Stated goal =
Update the lines from the start of the records up to and including the line with "ees'16[ d'16~-. d'8( a8] |", replacing "Presto" with "Allegro" and changing nothing else. Leave the pictures out of your answer.

Provided data =
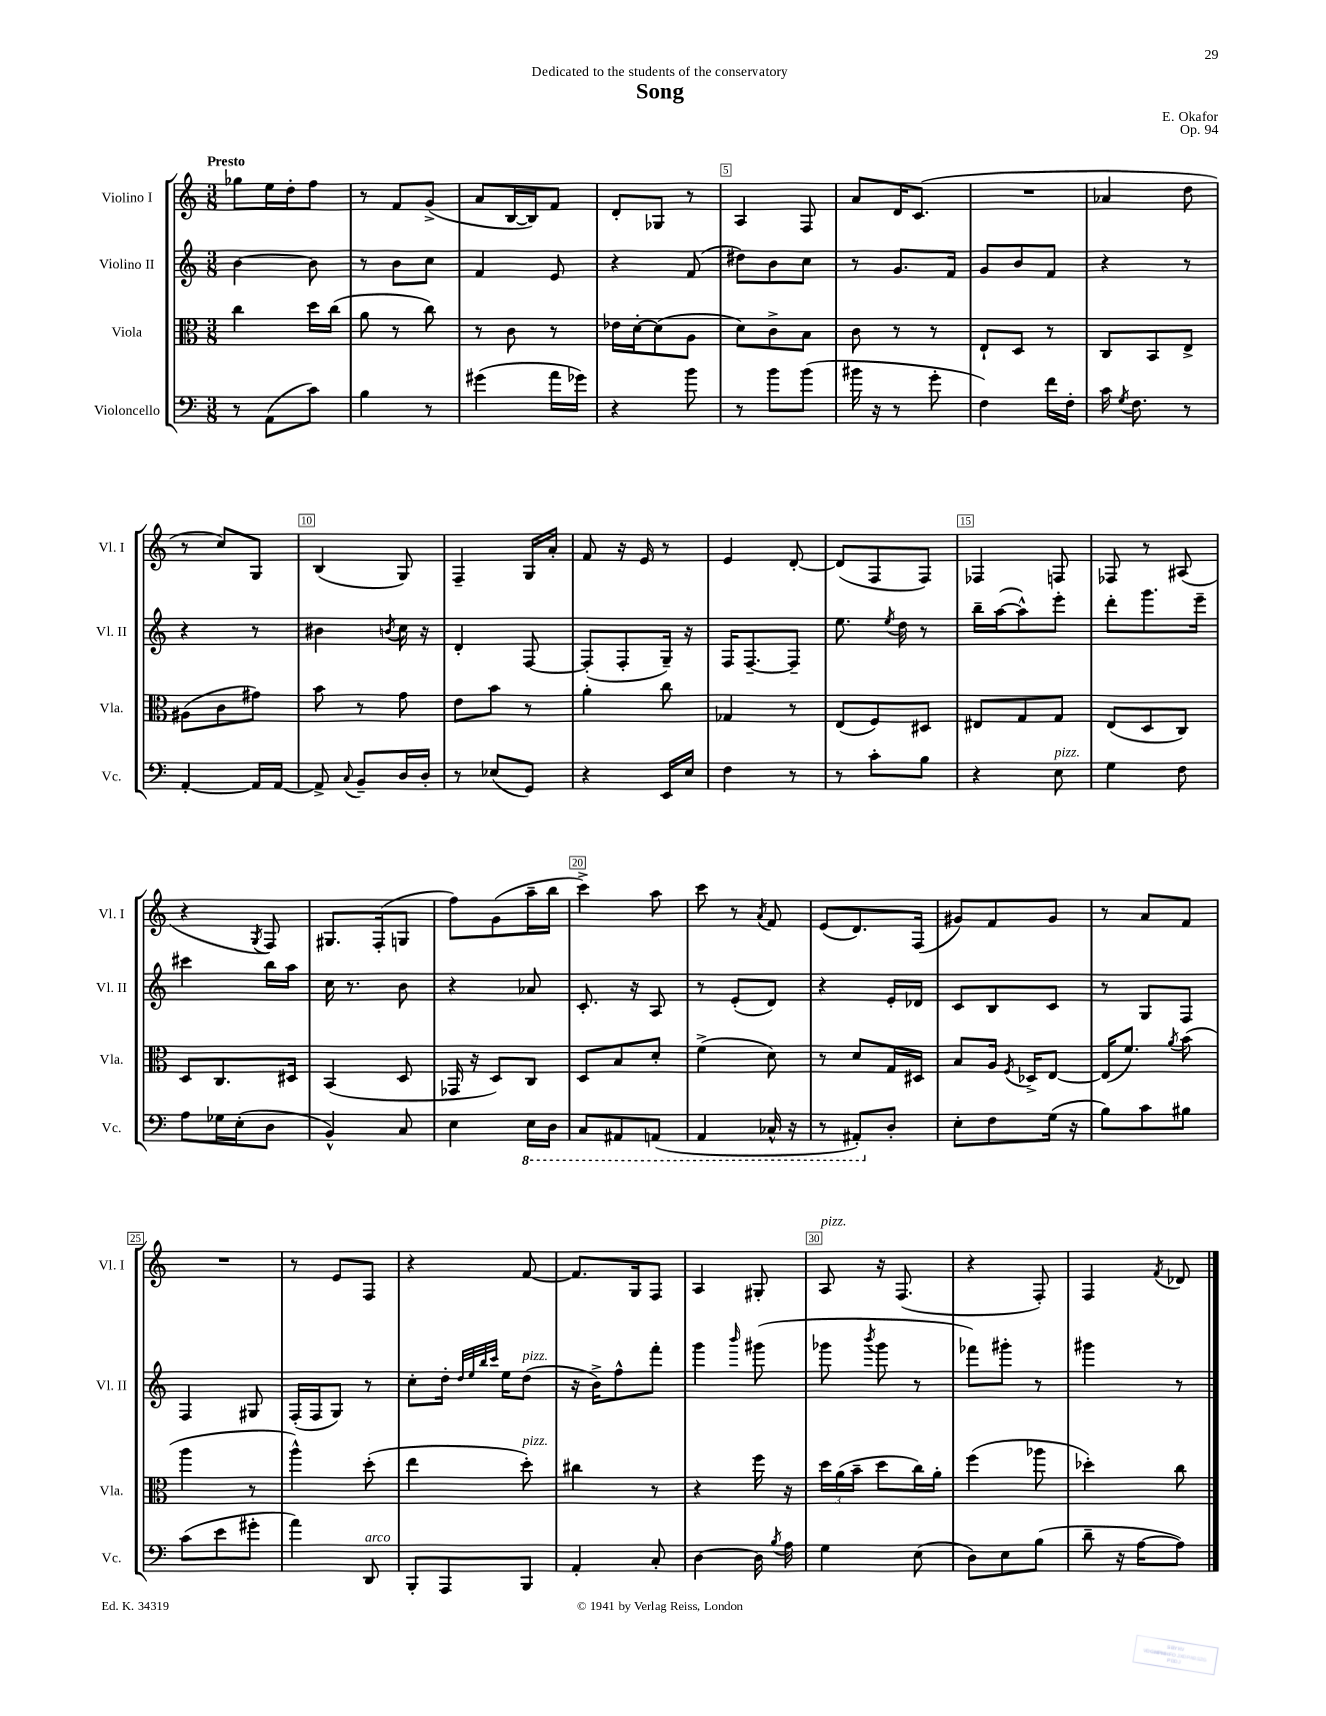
\header { title = "Song" composer = "E. Okafor" dedication = "Dedicated to the students of the conservatory" opus = "Op. 94" }
<<
\new StaffGroup <<
\new Staff = "s0" \with { instrumentName = "Violino I" shortInstrumentName = "Vl. I" } {
    \clef treble \key c \major \numericTimeSignature \time 3/8 \tempo "Presto"
    \autoBeamOff ges''8[ e''16 d''16-. f''8] |
    r8 f'8[ g'8]->( |
    a'8[ b16~ b16) f'8] |
    d'8[-. ges8] r8 |
    a4 f8 |
    a'8[ d'16 c'8.]( |
    R4. |
    aes'4 d''8 |
    r8 c''8[) g8] |
    b4( g8) |
    f4-- g16[ a'16]-. |
    f'8 r16 e'16 r8 |
    e'4 d'8~-. |
    d'8[( f8 f8]) |
    fes4 f8 |
    fes8 r8 ais8( |
    r4 \acciaccatura { g8 } f8) |
    gis8.[ f16-.( g8] |
    f''8[) g'8( a''16-- b''16] |
    c'''4->) a''8 |
    c'''8 r8 \acciaccatura { a'8 } f'8 |
    e'8[( d'8.) f16]( |
    gis'8[) f'8 gis'8] |
    r8 a'8[ f'8] |
    R4. |
    r8 e'8[ f8] |
    r4 f'8~ |
    f'8.[ g16 f8] |
    a4 gis8-. |
    a8^\markup { \italic "pizz." } r16 f8.( |
    r4 f8-.) |
    f4 \acciaccatura { f'8 } des'8 \bar "|." |
}
\new Staff = "s1" \with { instrumentName = "Violino II" shortInstrumentName = "Vl. II" } {
    \clef treble \key c \major \numericTimeSignature \time 3/8
    \autoBeamOff b'4~ b'8 |
    r8 b'8[ c''8] |
    f'4 e'8 |
    r4 f'8( |
    dis''8[) b'8 c''8] |
    r8 g'8.[ f'16] |
    g'8[ b'8 f'8] |
    r4 r8 |
    r4 r8 |
    bis'4 \acciaccatura { b'8 } c''16 r16 |
    d'4-. f8~ |
    f8[-.( f8-. g16]--) r16 |
    f16[ f8.~-- f8]-- |
    e''8. \acciaccatura { e''8 } d''16 r8 |
    b''16[-- a''16~( a''8-^) e'''8]-. |
    d'''8[-. g'''8. e'''16]-- |
    cis'''4 b''16[ a''16] |
    c''16 r8. b'8 |
    r4 aes'8 |
    c'8.-. r16 a8 |
    r8 e'8[-.( d'8]) |
    r4 e'16[-. des'16] |
    c'8[ b8 c'8] |
    r8 g8[ f8] |
    f4 gis8 |
    f16[-.( f16 g8]) r8 |
    c''8[-. d''16]-. \grace { d''32[ e''32 b''32 c'''32] } e''16[ d''8]^\markup { \italic "pizz." }( |
    r16 b'16[->) f''8-^ f'''8]-. |
    g'''4 \grace { b'''16 } gis'''8( |
    ges'''8 \acciaccatura { b'''8 } ges'''8 r8 |
    fes'''8[) gis'''8]-. r8 |
    gis'''4 r8 \bar "|." |
}
\new Staff = "s2" \with { instrumentName = "Viola" shortInstrumentName = "Vla." } {
    \clef alto \key c \major \numericTimeSignature \time 3/8
    \autoBeamOff c''4 d''16[ c''16]( |
    a'8 r8 c''8) |
    r8 c'8 r8 |
    ees'16[ d'16~-. d'8( a8] |
    d'8[) c'8-> b8] |
    c'8 r8 r8 |
    e8[-! d8] r8 |
    c8[ b,8 e8]-> |
    ais8[( c'8 gis'8]) |
    b'8 r8 g'8 |
    e'8[ b'8] r8 |
    a'4-. c''8 |
    ges4 r8 |
    e8[( f8) dis8] |
    eis8[ g8 g8] |
    e8[( d8 c8]) |
    d8[ c8. dis16] |
    b,4( d8 |
    ges,16 r16 d8[) c8] |
    d8[ b8 d'8]-. |
    f'4->( d'8) |
    r8 d'8[ g16 dis16] |
    b8[ a16] \acciaccatura { f8 } des16[-> e8]~ |
    e16[( f'8.]) \acciaccatura { a'8 } b'8( |
    a''4 r8 |
    a''4-^) d''8-.( |
    e''4 d''8-.^\markup { \italic "pizz." }) |
    cis''4 r8 |
    r4 f''16 r16 |
    \tuplet 3/2 { d''16[ a'16( b'16]-- } d''8[ c''16) a'16]-. |
    f''4( aes''8 |
    des''4-.) c''8 \bar "|." |
}
\new Staff = "s3" \with { instrumentName = "Violoncello" shortInstrumentName = "Vc." } {
    \clef bass \key c \major \numericTimeSignature \time 3/8
    \autoBeamOff r8 a,8[( c'8]) |
    b4 r8 |
    gis'4( a'16[ ges'16]) |
    r4 b'8 |
    r8 b'8[ b'8]( |
    bis'16 r16 r8 g'8-. |
    f4) f'16[ f16]-. |
    c'16 \acciaccatura { g8 } f8. r8 |
    a,4~-. a,16[ a,16]~ |
    a,8-> \appoggiatura { c8 } b,8[-- d16 d16]-. |
    r8 ees8[( g,8]) |
    r4 e,16[ e16] |
    f4 r8 |
    r8 c'8[-. b8] |
    r4 e8^\markup { \italic "pizz." } |
    g4 f8 |
    a8[ ges16 e16-.( d8] |
    b,4-^) c8 |
    e4 \ottava #-1 e,16[ d,16] |
    c,8[ ais,,8 a,,8]( |
    a,,4 ces,16-^ r16 |
    r8 ais,,8[-.) \ottava #0 d8]-. |
    e8[-. f8 g16]( r16 |
    b8[) c'8 bis8] |
    c'8[( e'8 gis'8]-. |
    a'4) d,8^\markup { \italic "arco" } |
    b,,8[-. a,,8 b,,8] |
    a,4-. c8-. |
    d4~ d16 \acciaccatura { b8 } a16 |
    g4 e8( |
    d8[) e8 b8]( |
    d'8-- r16 a16[~ a8]) \bar "|." |
}
>>
>>
\layout { \context { \Score \override BarNumber.break-visibility = ##(#f #t #t) barNumberVisibility = #(every-nth-bar-number-visible 5) \override BarNumber.stencil = #(make-stencil-boxer 0.1 0.3 ly:text-interface::print) } }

Response for this exercise =
\header { title = "Song" composer = "E. Okafor" dedication = "Dedicated to the students of the conservatory" opus = "Op. 94" }
<<
\new StaffGroup <<
\new Staff = "s0" \with { instrumentName = "Violino I" shortInstrumentName = "Vl. I" } {
    \clef treble \key c \major \numericTimeSignature \time 3/8 \tempo "Allegro"
    \autoBeamOff ges''8[ e''16 d''16-. f''8] |
    r8 f'8[ g'8]->( |
    a'8[ b16~ b16) f'8] |
    d'8[-. ges8] r8 |
    a4 f8 |
    a'8[ d'16 c'8.]( |
    R4. |
    aes'4 d''8 |
    r8 c''8[) g8] |
    b4( g8) |
    f4-- g16[ a'16]-. |
    f'8 r16 e'16 r8 |
    e'4 d'8~-. |
    d'8[( f8 f8]) |
    fes4 f8 |
    fes8 r8 ais8( |
    r4 \acciaccatura { g8 } f8) |
    gis8.[ f16-.( g8] |
    f''8[) g'8( a''16-- b''16] |
    c'''4->) a''8 |
    c'''8 r8 \acciaccatura { a'8 } f'8 |
    e'8[( d'8.) f16]( |
    gis'8[) f'8 gis'8] |
    r8 a'8[ f'8] |
    R4. |
    r8 e'8[ f8] |
    r4 f'8~ |
    f'8.[ g16 f8] |
    a4 gis8-. |
    a8^\markup { \italic "pizz." } r16 f8.( |
    r4 f8-.) |
    f4 \acciaccatura { f'8 } des'8 \bar "|." |
}
\new Staff = "s1" \with { instrumentName = "Violino II" shortInstrumentName = "Vl. II" } {
    \clef treble \key c \major \numericTimeSignature \time 3/8
    \autoBeamOff b'4~ b'8 |
    r8 b'8[ c''8] |
    f'4 e'8 |
    r4 f'8( |
    dis''8[) b'8 c''8] |
    r8 g'8.[ f'16] |
    g'8[ b'8 f'8] |
    r4 r8 |
    r4 r8 |
    bis'4 \acciaccatura { b'8 } c''16 r16 |
    d'4-. f8~ |
    f8[-.( f8-. g16]--) r16 |
    f16[ f8.~-- f8]-- |
    e''8. \acciaccatura { e''8 } d''16 r8 |
    b''16[-- a''16~( a''8-^) e'''8]-. |
    d'''8[-. g'''8. e'''16]-- |
    cis'''4 b''16[ a''16] |
    c''16 r8. b'8 |
    r4 aes'8 |
    c'8.-. r16 a8 |
    r8 e'8[-.( d'8]) |
    r4 e'16[-. des'16] |
    c'8[ b8 c'8] |
    r8 g8[ f8] |
    f4 gis8 |
    f16[-.( f16 g8]) r8 |
    c''8[-. d''16]-. \grace { d''32[ e''32 b''32 c'''32] } e''16[ d''8]^\markup { \italic "pizz." }( |
    r16 b'16[->) f''8-^ f'''8]-. |
    g'''4 \grace { b'''16 } gis'''8( |
    ges'''8 \acciaccatura { b'''8 } ges'''8 r8 |
    fes'''8[) gis'''8]-. r8 |
    gis'''4 r8 \bar "|." |
}
\new Staff = "s2" \with { instrumentName = "Viola" shortInstrumentName = "Vla." } {
    \clef alto \key c \major \numericTimeSignature \time 3/8
    \autoBeamOff c''4 d''16[ c''16]( |
    a'8 r8 c''8) |
    r8 c'8 r8 |
    ees'16[ d'16~-. d'8( a8] |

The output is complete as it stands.